▶ _WHAT YOU ARE ASKED TO DO_:
Copy nothing but the lines from the opening of the entries through the line that contains "- gone: peón [gris] <544 208 576 262>", exactly as written. Drop the pictures.

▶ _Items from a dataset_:

◇ ◇ ◇ ◇

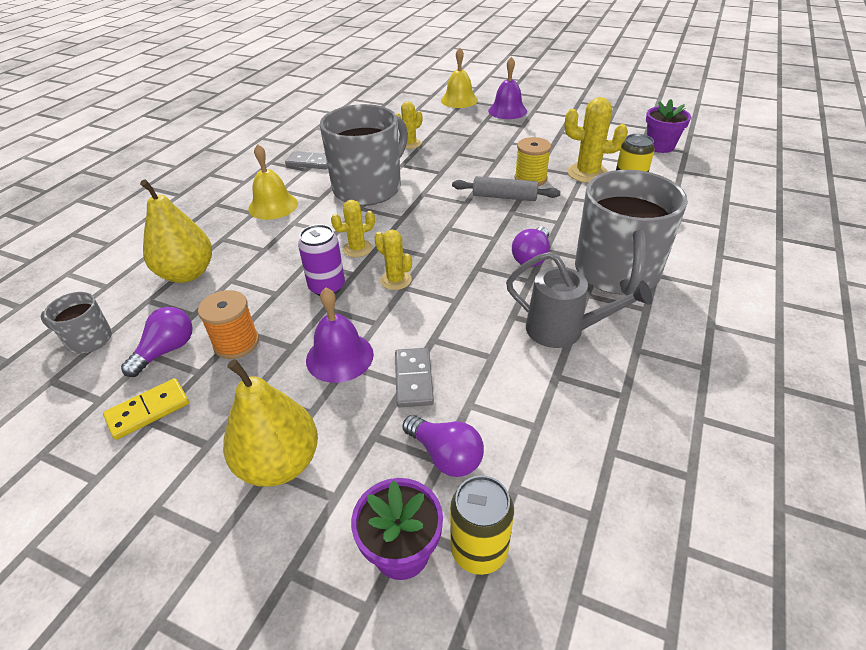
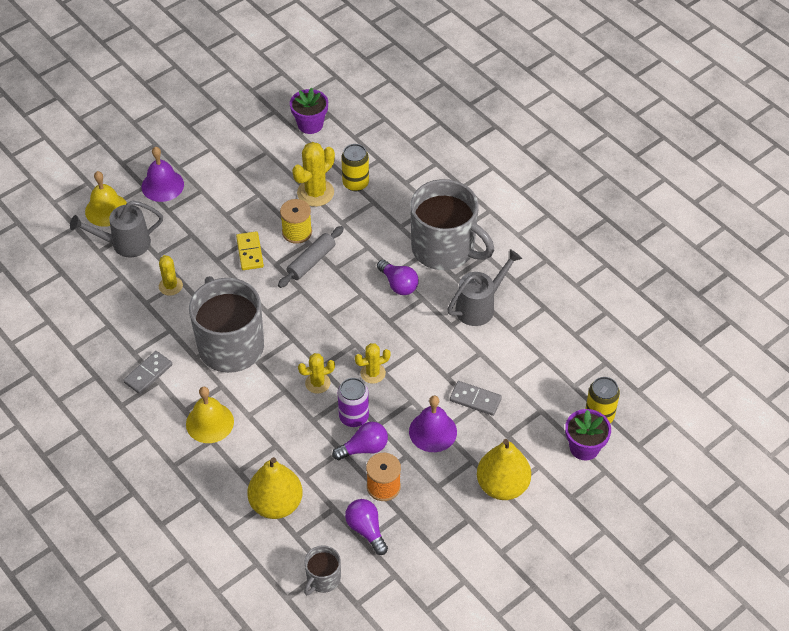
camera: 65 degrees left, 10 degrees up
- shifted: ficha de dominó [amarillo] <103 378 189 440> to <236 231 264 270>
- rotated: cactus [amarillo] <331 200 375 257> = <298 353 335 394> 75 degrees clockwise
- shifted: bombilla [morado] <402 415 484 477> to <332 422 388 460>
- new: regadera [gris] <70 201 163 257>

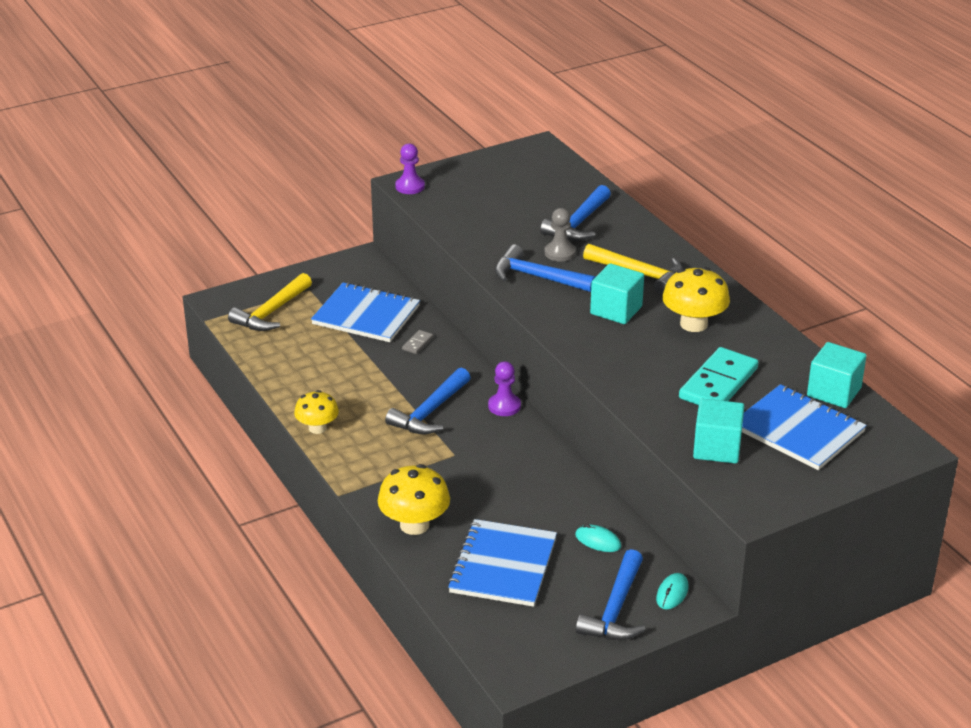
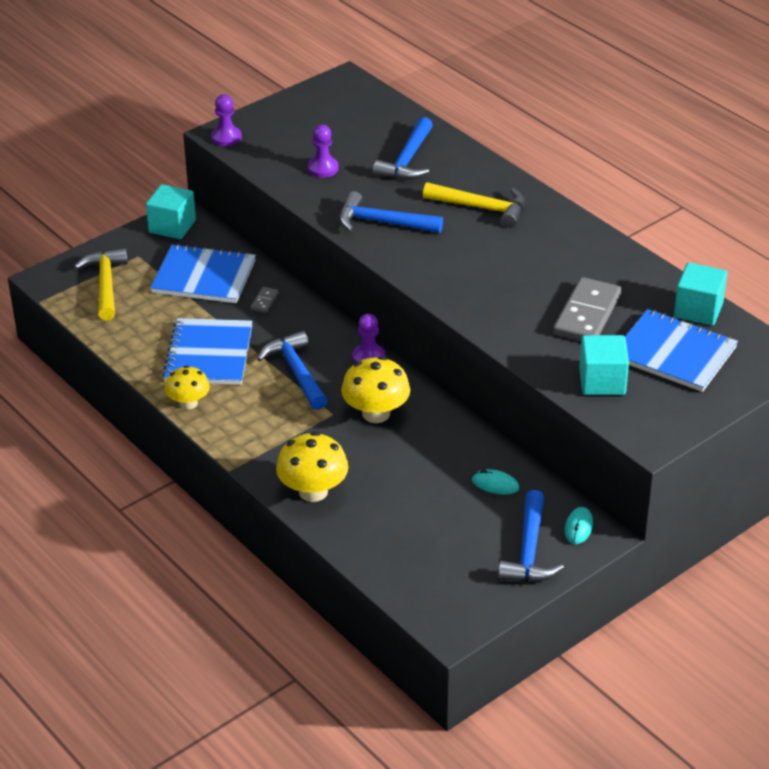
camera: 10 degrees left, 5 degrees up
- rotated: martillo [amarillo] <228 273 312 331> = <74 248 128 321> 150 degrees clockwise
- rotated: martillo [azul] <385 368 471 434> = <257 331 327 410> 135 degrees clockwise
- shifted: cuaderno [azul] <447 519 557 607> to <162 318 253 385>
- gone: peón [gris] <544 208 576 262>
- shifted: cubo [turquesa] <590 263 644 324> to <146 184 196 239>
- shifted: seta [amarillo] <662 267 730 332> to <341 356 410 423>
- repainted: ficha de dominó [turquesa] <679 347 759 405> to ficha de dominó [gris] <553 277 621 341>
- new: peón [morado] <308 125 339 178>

◇ ◇ ◇ ◇

▶ _YOUR RESPONSE_:
camera: 65 degrees left, 10 degrees up
- shifted: ficha de dominó [amarillo] <103 378 189 440> to <236 231 264 270>
- rotated: cactus [amarillo] <331 200 375 257> = <298 353 335 394> 75 degrees clockwise
- shifted: bombilla [morado] <402 415 484 477> to <332 422 388 460>
- new: regadera [gris] <70 201 163 257>

camera: 10 degrees left, 5 degrees up
- rotated: martillo [amarillo] <228 273 312 331> = <74 248 128 321> 150 degrees clockwise
- rotated: martillo [azul] <385 368 471 434> = <257 331 327 410> 135 degrees clockwise
- shifted: cuaderno [azul] <447 519 557 607> to <162 318 253 385>
- gone: peón [gris] <544 208 576 262>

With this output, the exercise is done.